#### [WHAT THE TASK ASKS]
Write out the data verbatim, starting at the line that contains "battery (702, 575)" and ending at the line that contains "center [1812, 582].", with both of those lines included.

#### [SUPPLIED DATA]
──────

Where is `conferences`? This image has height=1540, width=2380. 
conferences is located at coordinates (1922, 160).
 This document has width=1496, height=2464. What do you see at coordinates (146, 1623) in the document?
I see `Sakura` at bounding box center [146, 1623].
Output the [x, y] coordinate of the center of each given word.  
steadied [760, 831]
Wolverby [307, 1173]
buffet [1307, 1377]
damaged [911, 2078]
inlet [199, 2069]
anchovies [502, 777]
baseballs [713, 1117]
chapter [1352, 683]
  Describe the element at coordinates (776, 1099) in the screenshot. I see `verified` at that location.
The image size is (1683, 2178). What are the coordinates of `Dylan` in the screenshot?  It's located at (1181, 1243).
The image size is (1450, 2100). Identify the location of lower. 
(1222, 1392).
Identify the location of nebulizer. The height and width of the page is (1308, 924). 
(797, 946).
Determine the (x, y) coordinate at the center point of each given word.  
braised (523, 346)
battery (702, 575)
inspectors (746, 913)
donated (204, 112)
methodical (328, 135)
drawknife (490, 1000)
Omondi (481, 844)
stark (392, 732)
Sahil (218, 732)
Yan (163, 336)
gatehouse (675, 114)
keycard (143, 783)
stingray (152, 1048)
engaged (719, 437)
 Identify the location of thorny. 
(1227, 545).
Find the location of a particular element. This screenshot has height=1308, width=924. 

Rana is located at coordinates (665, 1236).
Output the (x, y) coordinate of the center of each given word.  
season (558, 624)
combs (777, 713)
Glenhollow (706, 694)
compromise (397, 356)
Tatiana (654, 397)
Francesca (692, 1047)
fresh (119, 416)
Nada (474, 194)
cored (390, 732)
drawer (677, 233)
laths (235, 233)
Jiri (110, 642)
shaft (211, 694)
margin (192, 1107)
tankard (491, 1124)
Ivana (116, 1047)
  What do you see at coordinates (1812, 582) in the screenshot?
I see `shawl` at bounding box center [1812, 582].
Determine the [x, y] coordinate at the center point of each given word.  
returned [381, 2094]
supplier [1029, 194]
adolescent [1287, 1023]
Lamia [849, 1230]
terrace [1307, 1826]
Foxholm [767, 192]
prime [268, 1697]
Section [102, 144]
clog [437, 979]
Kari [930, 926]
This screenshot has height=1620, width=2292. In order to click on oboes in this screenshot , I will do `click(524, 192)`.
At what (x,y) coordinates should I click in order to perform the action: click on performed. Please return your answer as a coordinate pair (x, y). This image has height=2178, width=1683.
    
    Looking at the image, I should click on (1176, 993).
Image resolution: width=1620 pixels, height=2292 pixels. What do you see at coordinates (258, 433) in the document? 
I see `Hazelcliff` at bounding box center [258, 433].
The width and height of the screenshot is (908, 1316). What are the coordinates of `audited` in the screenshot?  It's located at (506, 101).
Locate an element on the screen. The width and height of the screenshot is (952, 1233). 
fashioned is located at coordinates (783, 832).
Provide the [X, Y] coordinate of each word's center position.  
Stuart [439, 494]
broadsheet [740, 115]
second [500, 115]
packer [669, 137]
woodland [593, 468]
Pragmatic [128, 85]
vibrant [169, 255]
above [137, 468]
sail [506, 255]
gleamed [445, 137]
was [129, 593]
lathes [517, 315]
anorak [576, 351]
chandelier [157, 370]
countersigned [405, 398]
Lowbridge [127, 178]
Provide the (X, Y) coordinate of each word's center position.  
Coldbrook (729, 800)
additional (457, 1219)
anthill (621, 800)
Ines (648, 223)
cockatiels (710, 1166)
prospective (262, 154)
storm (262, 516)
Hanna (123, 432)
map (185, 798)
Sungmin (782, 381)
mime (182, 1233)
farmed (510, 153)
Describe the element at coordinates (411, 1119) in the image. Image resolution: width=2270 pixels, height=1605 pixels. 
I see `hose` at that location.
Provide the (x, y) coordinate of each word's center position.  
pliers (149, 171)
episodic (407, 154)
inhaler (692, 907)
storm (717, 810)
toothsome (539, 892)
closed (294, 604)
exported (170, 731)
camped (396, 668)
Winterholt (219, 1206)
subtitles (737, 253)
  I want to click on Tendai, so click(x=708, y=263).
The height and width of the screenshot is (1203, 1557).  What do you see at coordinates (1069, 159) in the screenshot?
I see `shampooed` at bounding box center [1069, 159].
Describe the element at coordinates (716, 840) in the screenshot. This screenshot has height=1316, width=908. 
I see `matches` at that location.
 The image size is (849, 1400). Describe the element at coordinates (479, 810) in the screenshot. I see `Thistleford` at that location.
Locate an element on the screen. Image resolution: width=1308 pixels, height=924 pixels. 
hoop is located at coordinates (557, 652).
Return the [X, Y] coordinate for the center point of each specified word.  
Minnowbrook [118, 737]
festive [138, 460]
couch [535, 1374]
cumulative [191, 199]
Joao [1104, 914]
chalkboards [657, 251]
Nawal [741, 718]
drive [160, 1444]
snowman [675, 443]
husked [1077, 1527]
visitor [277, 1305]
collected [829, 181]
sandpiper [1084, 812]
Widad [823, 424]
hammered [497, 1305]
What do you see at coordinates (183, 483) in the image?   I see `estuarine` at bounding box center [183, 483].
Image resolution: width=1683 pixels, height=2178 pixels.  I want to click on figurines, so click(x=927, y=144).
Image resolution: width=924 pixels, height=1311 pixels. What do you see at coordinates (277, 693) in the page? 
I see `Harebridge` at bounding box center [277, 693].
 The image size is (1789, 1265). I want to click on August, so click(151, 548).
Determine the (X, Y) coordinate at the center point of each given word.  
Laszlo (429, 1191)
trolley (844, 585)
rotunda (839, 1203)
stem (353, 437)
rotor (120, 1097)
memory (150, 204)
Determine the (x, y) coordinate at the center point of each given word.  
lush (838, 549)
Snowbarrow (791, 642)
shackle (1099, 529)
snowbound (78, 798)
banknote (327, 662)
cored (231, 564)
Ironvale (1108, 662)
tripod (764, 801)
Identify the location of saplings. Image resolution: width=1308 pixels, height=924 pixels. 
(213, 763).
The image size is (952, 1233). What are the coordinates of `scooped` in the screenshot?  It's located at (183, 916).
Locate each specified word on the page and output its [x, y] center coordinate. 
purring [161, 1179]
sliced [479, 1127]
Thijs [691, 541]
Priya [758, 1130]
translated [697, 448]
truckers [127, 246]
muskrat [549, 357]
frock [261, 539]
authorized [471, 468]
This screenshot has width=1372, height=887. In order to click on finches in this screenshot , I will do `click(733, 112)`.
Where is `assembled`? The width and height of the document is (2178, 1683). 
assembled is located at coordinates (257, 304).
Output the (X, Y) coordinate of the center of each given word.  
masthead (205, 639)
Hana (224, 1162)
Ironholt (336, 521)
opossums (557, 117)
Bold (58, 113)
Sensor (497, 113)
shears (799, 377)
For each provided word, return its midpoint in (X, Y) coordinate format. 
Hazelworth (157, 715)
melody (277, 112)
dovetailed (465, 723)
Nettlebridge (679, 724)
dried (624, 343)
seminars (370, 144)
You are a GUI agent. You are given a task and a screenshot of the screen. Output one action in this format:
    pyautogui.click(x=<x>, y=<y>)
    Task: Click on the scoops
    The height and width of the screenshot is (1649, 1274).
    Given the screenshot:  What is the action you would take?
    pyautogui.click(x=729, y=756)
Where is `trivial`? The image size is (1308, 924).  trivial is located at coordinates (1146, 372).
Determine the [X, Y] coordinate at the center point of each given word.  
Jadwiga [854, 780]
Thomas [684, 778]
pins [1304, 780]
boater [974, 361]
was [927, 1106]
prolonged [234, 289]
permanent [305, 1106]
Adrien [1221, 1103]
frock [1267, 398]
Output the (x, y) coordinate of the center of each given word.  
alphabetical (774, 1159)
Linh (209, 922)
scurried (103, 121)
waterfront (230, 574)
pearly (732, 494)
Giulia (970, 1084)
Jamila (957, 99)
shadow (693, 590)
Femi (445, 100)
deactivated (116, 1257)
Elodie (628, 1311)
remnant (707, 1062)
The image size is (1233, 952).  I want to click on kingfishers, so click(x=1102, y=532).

──────

#### [COMPLETE OUTPUT]
battery (702, 575)
inspectors (746, 913)
donated (204, 112)
methodical (328, 135)
drawknife (490, 1000)
Omondi (481, 844)
stark (392, 732)
Sahil (218, 732)
Yan (163, 336)
gatehouse (675, 114)
keycard (143, 783)
stingray (152, 1048)
engaged (719, 437)
 Identify the location of thorny. 
(1227, 545).
Find the location of a particular element. This screenshot has height=1308, width=924. 

Rana is located at coordinates (665, 1236).
Output the (x, y) coordinate of the center of each given word.  
season (558, 624)
combs (777, 713)
Glenhollow (706, 694)
compromise (397, 356)
Tatiana (654, 397)
Francesca (692, 1047)
fresh (119, 416)
Nada (474, 194)
cored (390, 732)
drawer (677, 233)
laths (235, 233)
Jiri (110, 642)
shaft (211, 694)
margin (192, 1107)
tankard (491, 1124)
Ivana (116, 1047)
  What do you see at coordinates (1812, 582) in the screenshot?
I see `shawl` at bounding box center [1812, 582].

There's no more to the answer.